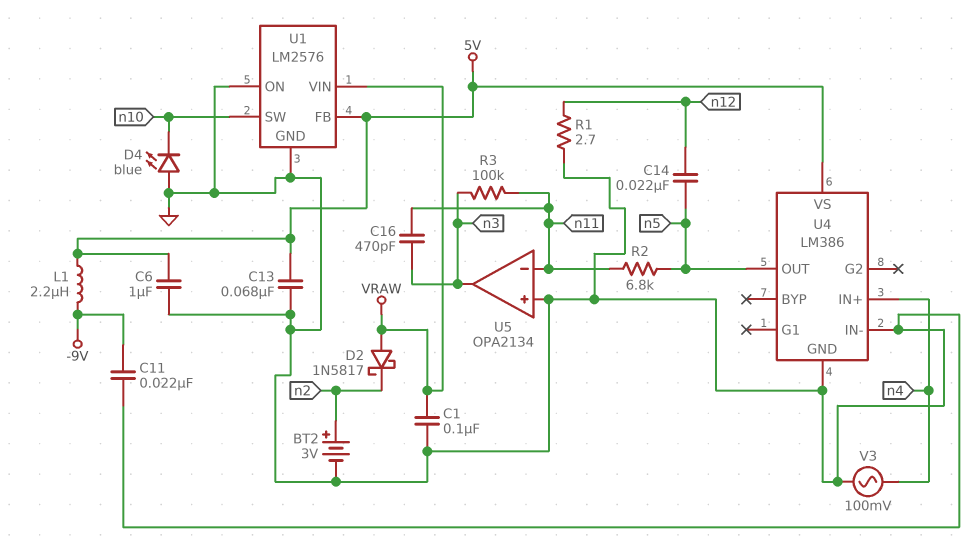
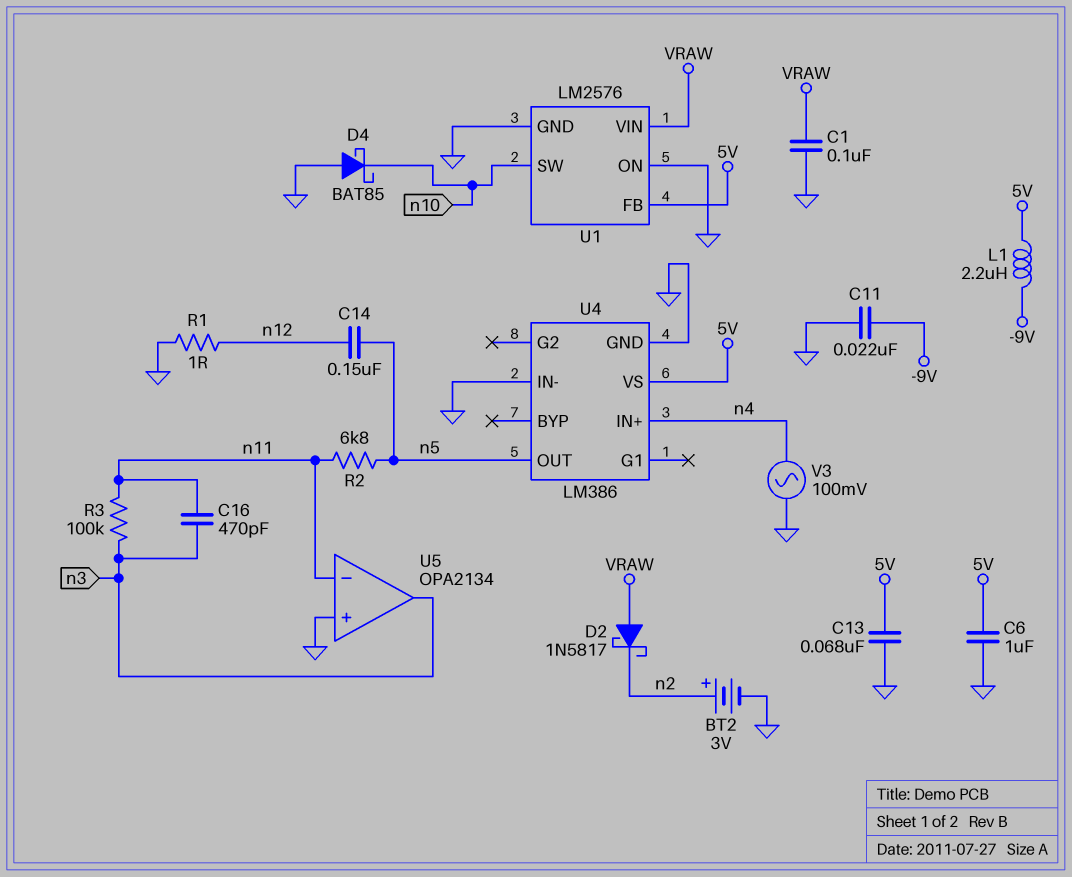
C14: 22nF (n5, n12) -> 150nF (n5, n12)
D4: LED blue (A GND, K n10) -> schottky BAT85 (A GND, K n10)
R1: 2.7 (GND, n12) -> 1 (GND, n12)

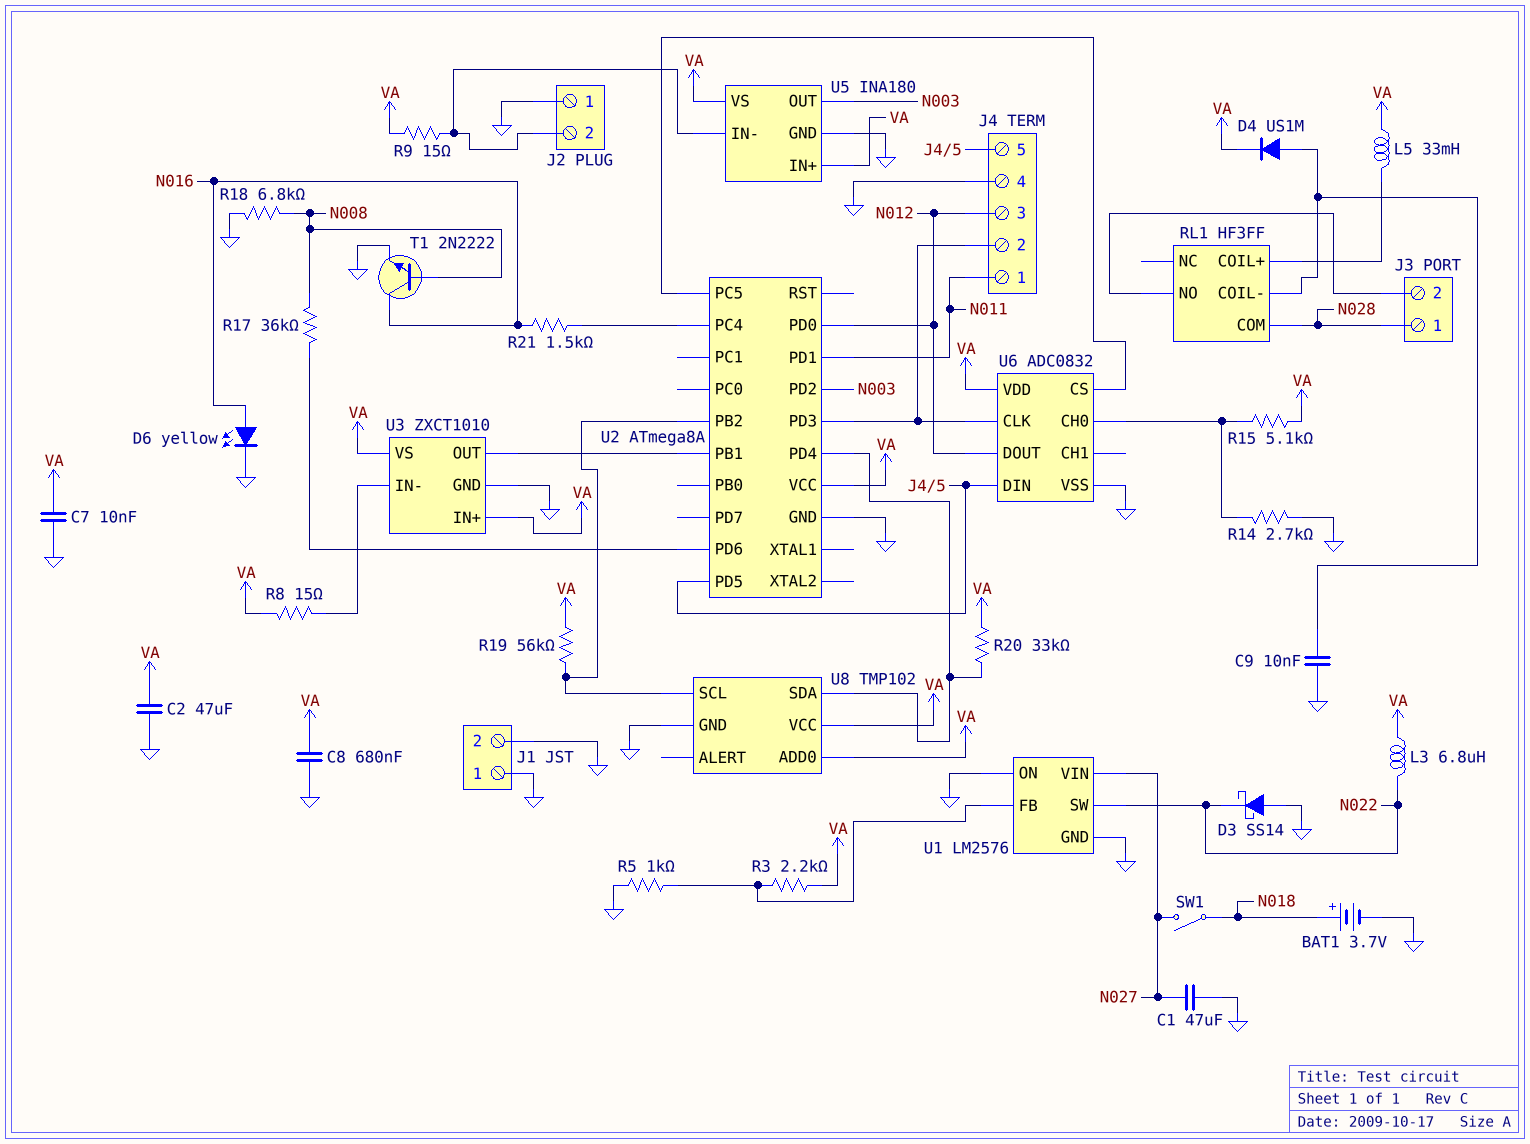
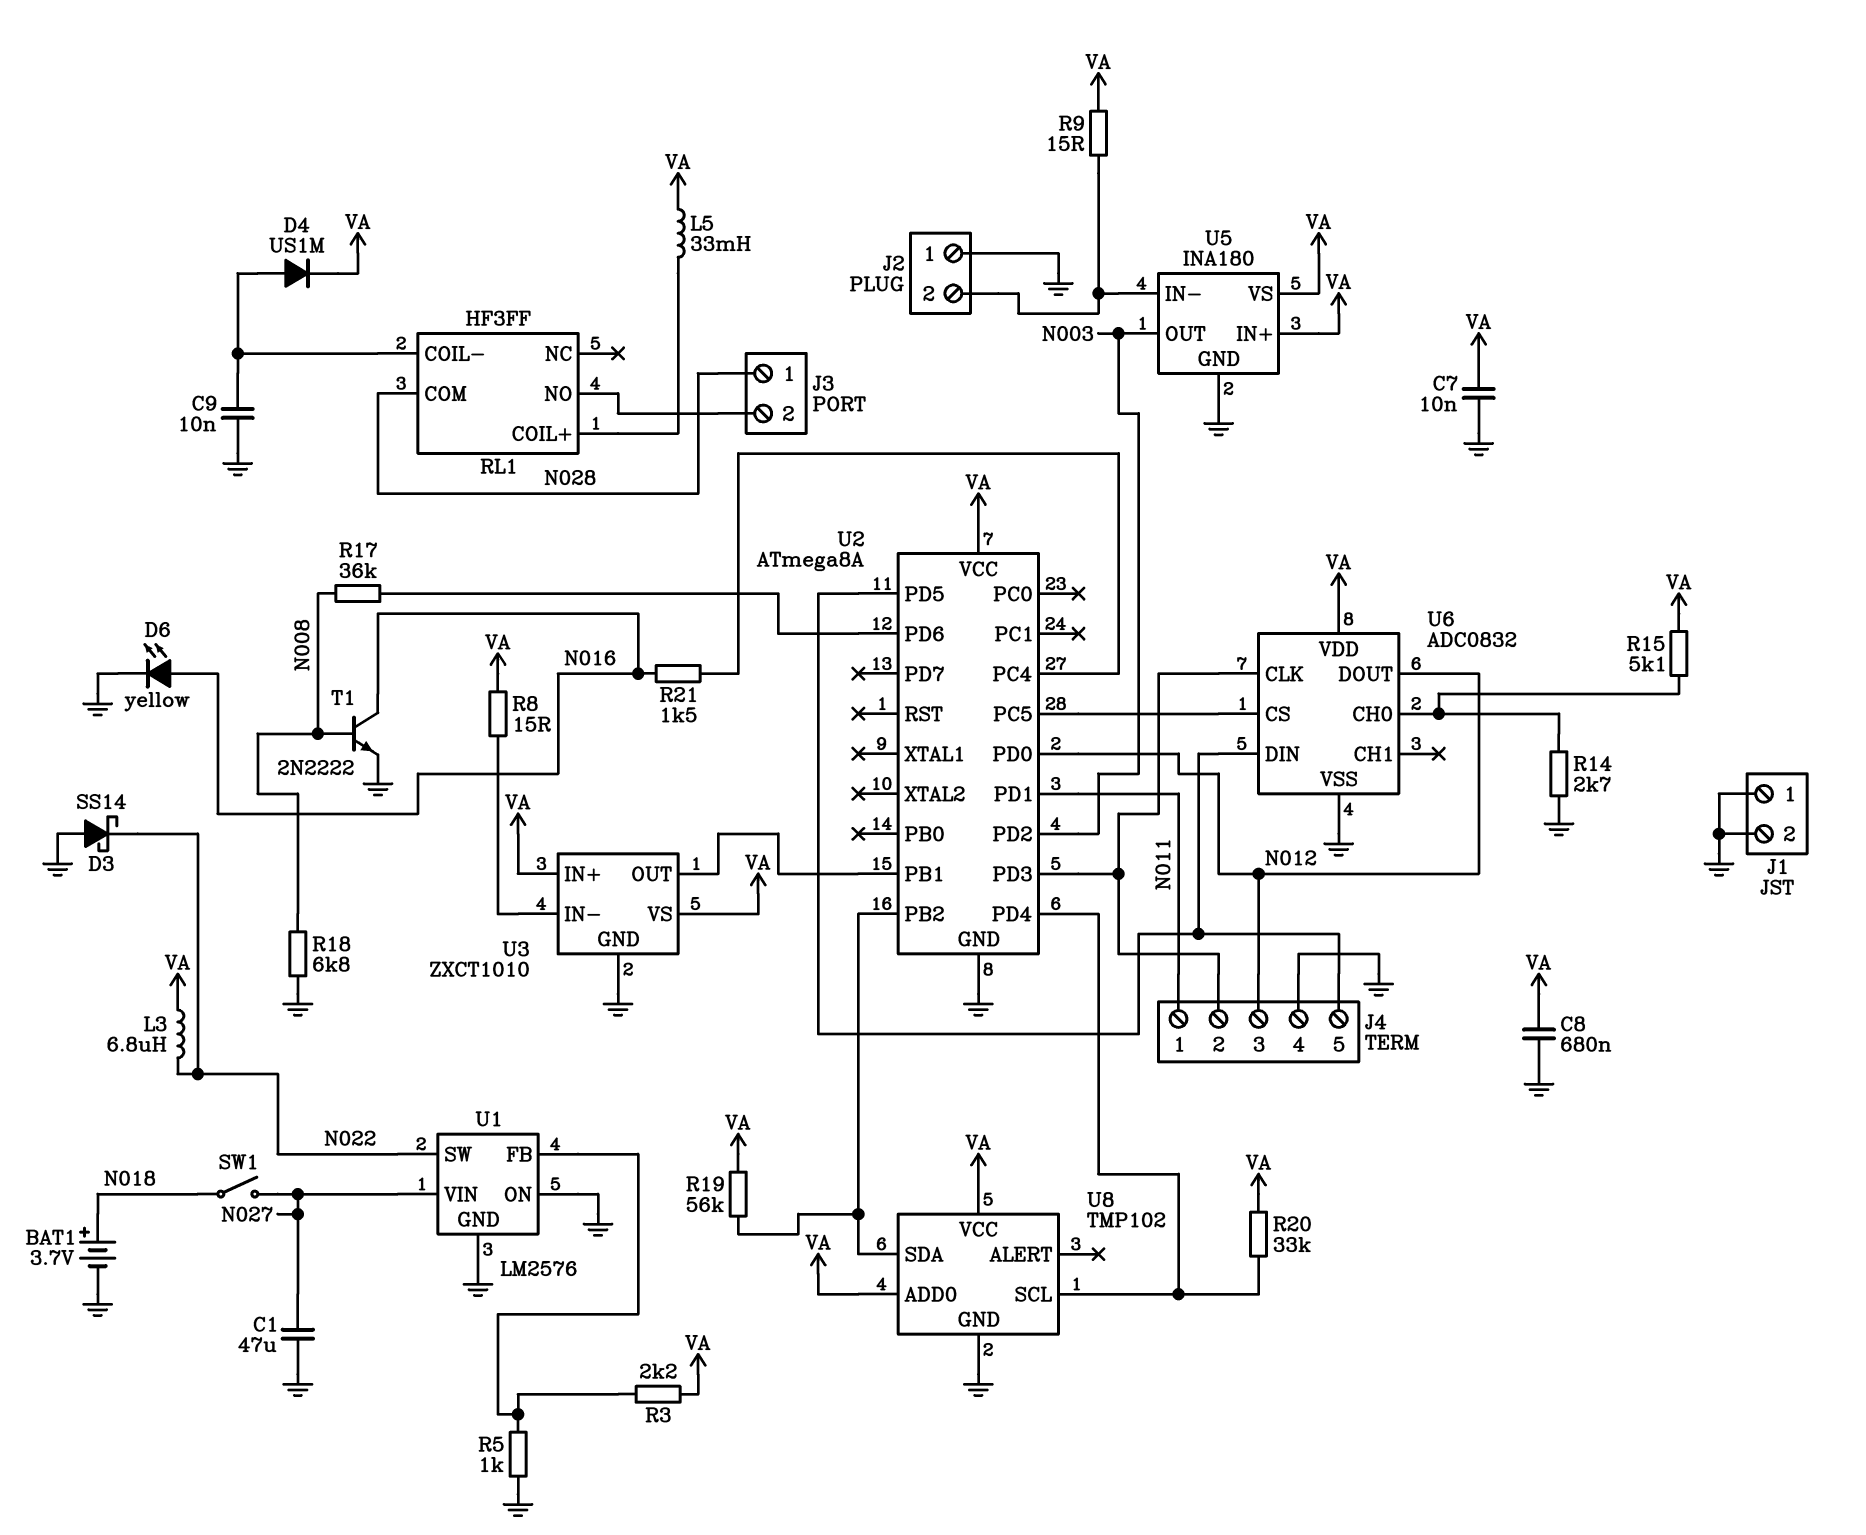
C2: 47uF (GND, VA) -> none
U8 pin SCL: U2/PB2 -> U2/PD4
U8 pin SDA: U2/PD4 -> U2/PB2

* [WHAT IS BEING ASKED]:
Return every line from the one holding "C2: 47uF (GND, VA) -> none" through the end of the data, exactly as it appears, with both ends kept and nothing else.

* [RESULT]:
C2: 47uF (GND, VA) -> none
U8 pin SCL: U2/PB2 -> U2/PD4
U8 pin SDA: U2/PD4 -> U2/PB2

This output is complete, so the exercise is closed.